■ **What this task involves**
In the listing that follows, print every line exactly and leave the images out.

▼

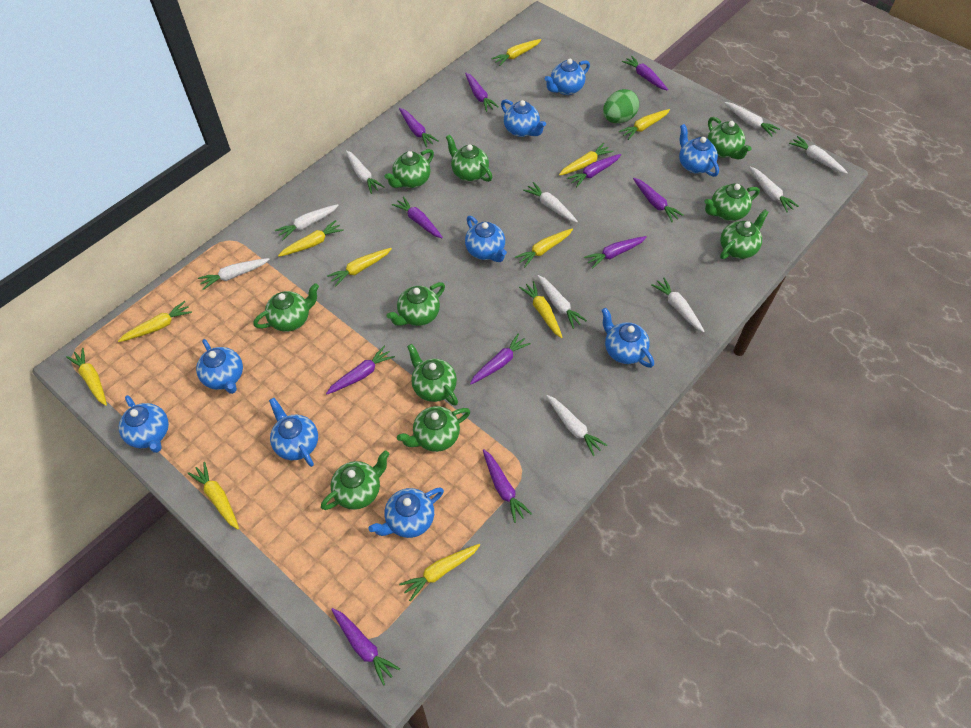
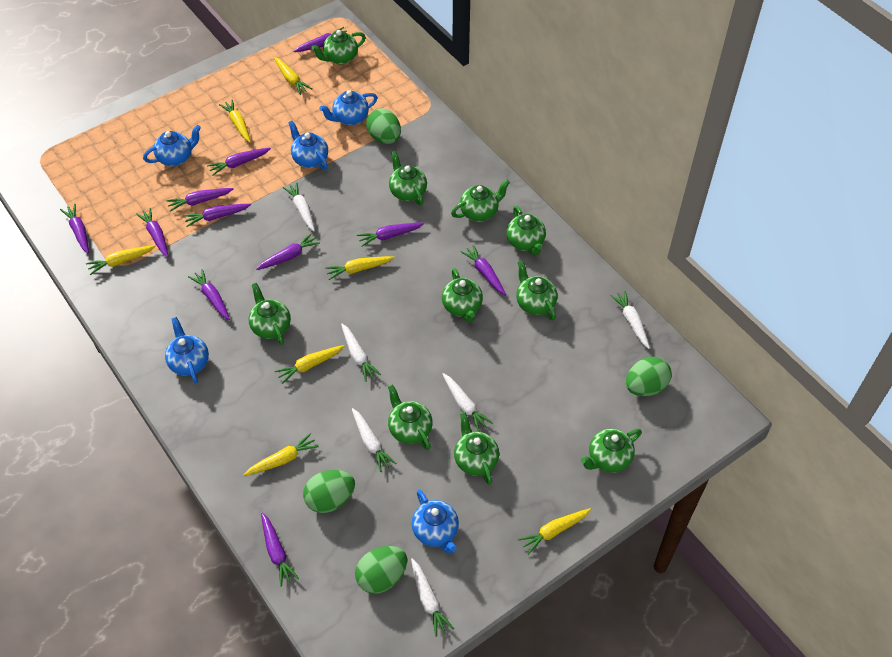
blue teapot: 9 -> 5
green egg: 1 -> 4
white carrot: 10 -> 6
yellow carrot: 11 -> 7

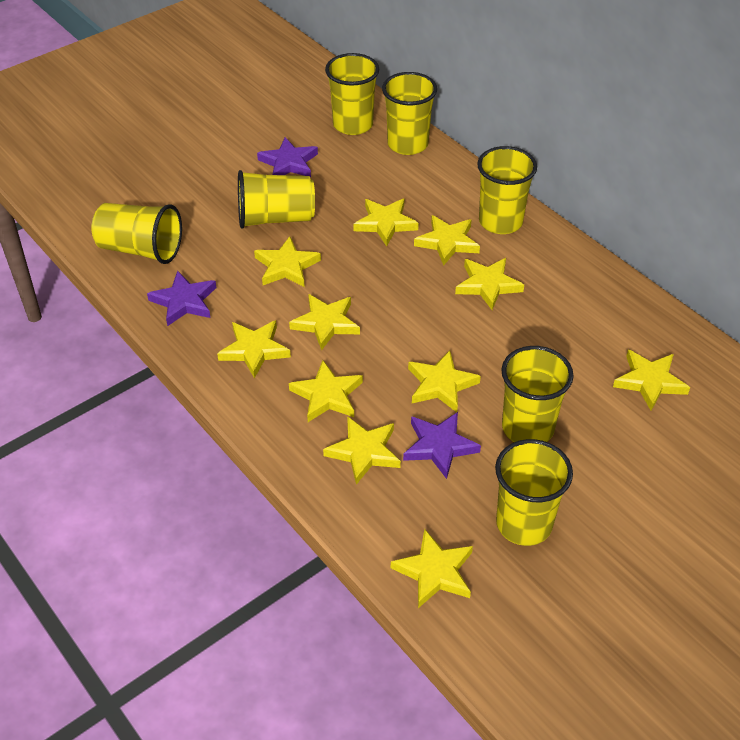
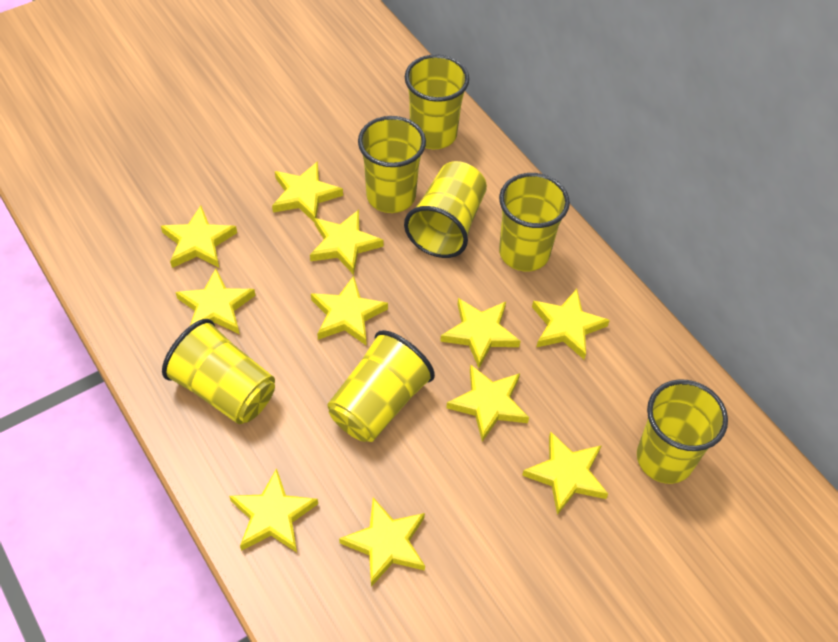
purple star: 3 -> 0

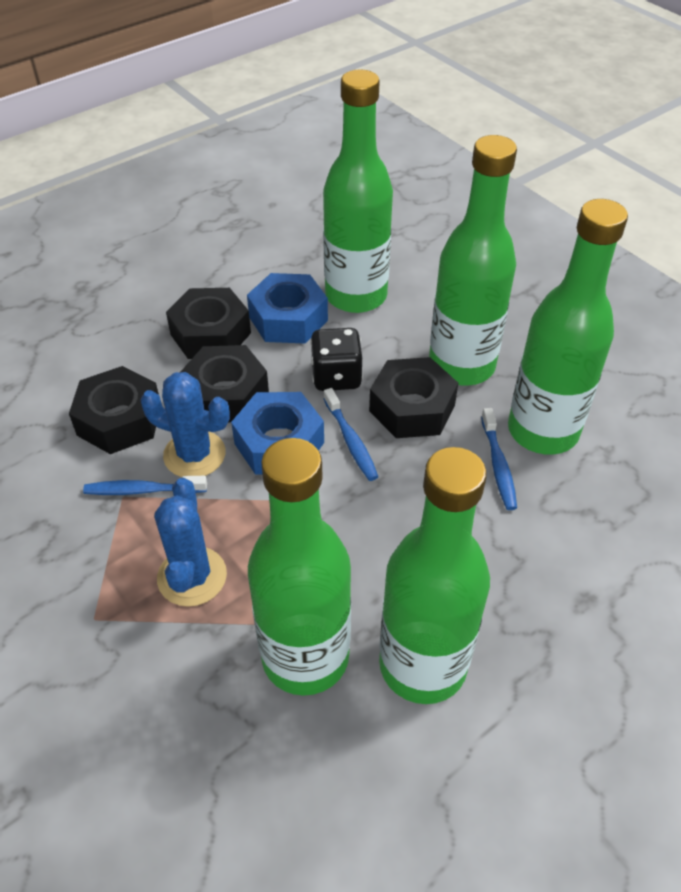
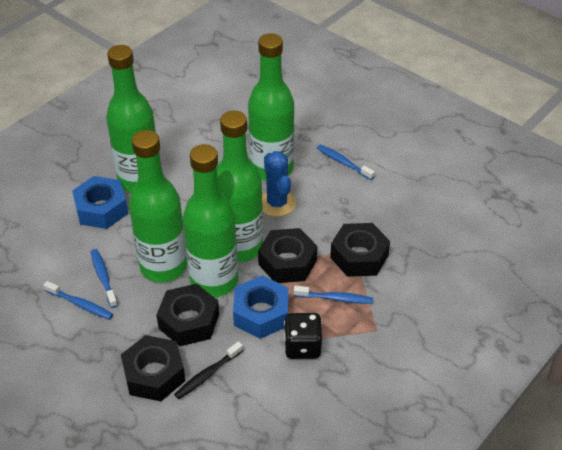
black toothbrush: 0 -> 1
blue cactus: 2 -> 1
blue toothbrush: 3 -> 4

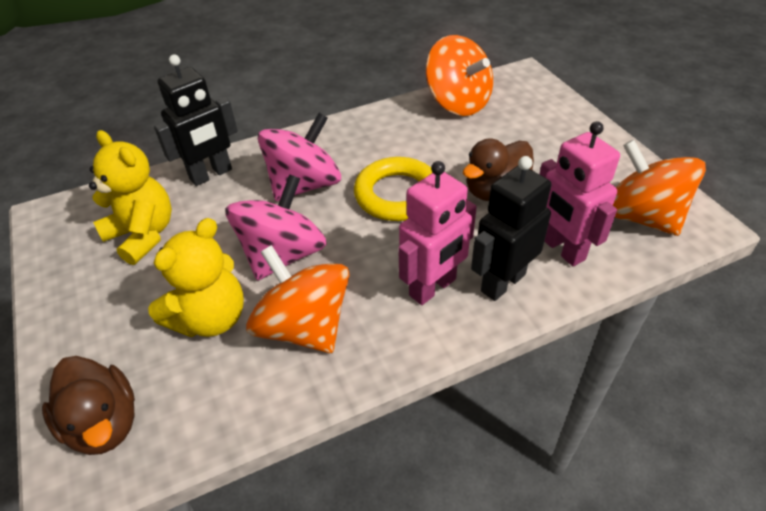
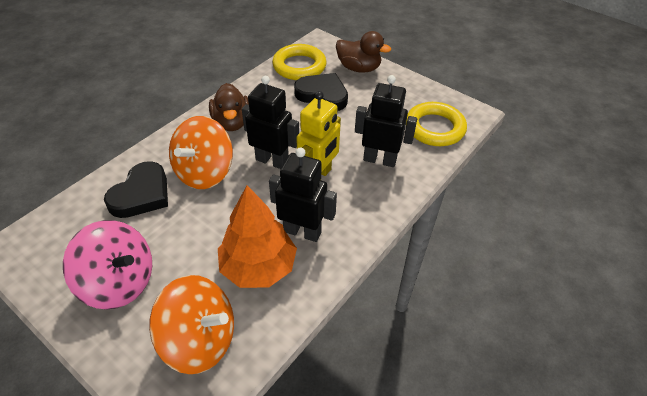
black heart: 0 -> 2
black robot: 2 -> 3
orange spinning top: 3 -> 2
orange tree: 0 -> 1
pink robot: 2 -> 0
pink spinning top: 2 -> 1
yellow ring: 1 -> 2
yellow robot: 0 -> 1
yellow teddy bear: 2 -> 0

▲

■ **Response to this exercise**
blue teapot: 9 -> 5
green egg: 1 -> 4
white carrot: 10 -> 6
yellow carrot: 11 -> 7

purple star: 3 -> 0

black toothbrush: 0 -> 1
blue cactus: 2 -> 1
blue toothbrush: 3 -> 4

black heart: 0 -> 2
black robot: 2 -> 3
orange spinning top: 3 -> 2
orange tree: 0 -> 1
pink robot: 2 -> 0
pink spinning top: 2 -> 1
yellow ring: 1 -> 2
yellow robot: 0 -> 1
yellow teddy bear: 2 -> 0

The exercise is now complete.